= What needs to be done =
Write out the data below in full, please. Keep every character as given.

(Stored data entries)
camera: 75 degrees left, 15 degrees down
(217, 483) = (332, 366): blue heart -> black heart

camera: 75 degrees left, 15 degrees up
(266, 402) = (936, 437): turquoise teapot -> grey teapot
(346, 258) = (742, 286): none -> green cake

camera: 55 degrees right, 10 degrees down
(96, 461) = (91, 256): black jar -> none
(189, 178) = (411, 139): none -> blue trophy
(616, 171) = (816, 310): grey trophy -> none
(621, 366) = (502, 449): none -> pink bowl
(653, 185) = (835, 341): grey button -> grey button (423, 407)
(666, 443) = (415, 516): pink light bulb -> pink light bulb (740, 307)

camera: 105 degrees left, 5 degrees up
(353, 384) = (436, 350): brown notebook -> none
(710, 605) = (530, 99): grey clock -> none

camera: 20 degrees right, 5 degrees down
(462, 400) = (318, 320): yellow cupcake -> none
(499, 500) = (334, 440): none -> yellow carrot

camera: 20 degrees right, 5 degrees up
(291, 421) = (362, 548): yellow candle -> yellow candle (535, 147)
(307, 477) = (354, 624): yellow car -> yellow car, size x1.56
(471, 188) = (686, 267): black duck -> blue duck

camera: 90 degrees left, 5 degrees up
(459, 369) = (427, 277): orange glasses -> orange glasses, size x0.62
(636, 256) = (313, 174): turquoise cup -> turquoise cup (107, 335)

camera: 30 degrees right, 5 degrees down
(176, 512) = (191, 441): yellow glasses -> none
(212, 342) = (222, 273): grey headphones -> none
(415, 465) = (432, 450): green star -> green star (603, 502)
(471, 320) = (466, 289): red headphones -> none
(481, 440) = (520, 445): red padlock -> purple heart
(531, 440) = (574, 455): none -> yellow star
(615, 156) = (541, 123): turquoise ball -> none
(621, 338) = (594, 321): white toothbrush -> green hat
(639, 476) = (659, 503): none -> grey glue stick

= Exercise response =
camera: 75 degrees left, 15 degrees down
(217, 483) = (332, 366): blue heart -> black heart

camera: 75 degrees left, 15 degrees up
(266, 402) = (936, 437): turquoise teapot -> grey teapot
(346, 258) = (742, 286): none -> green cake

camera: 55 degrees right, 10 degrees down
(96, 461) = (91, 256): black jar -> none
(189, 178) = (411, 139): none -> blue trophy
(616, 171) = (816, 310): grey trophy -> none
(621, 366) = (502, 449): none -> pink bowl
(653, 185) = (835, 341): grey button -> grey button (423, 407)
(666, 443) = (415, 516): pink light bulb -> pink light bulb (740, 307)

camera: 105 degrees left, 5 degrees up
(353, 384) = (436, 350): brown notebook -> none
(710, 605) = (530, 99): grey clock -> none

camera: 20 degrees right, 5 degrees down
(462, 400) = (318, 320): yellow cupcake -> none
(499, 500) = (334, 440): none -> yellow carrot

camera: 20 degrees right, 5 degrees up
(291, 421) = (362, 548): yellow candle -> yellow candle (535, 147)
(307, 477) = (354, 624): yellow car -> yellow car, size x1.56
(471, 188) = (686, 267): black duck -> blue duck

camera: 90 degrees left, 5 degrees up
(459, 369) = (427, 277): orange glasses -> orange glasses, size x0.62
(636, 256) = (313, 174): turquoise cup -> turquoise cup (107, 335)

camera: 30 degrees right, 5 degrees down
(176, 512) = (191, 441): yellow glasses -> none
(212, 342) = (222, 273): grey headphones -> none
(415, 465) = (432, 450): green star -> green star (603, 502)
(471, 320) = (466, 289): red headphones -> none
(481, 440) = (520, 445): red padlock -> purple heart
(531, 440) = (574, 455): none -> yellow star
(615, 156) = (541, 123): turquoise ball -> none
(621, 338) = (594, 321): white toothbrush -> green hat
(639, 476) = (659, 503): none -> grey glue stick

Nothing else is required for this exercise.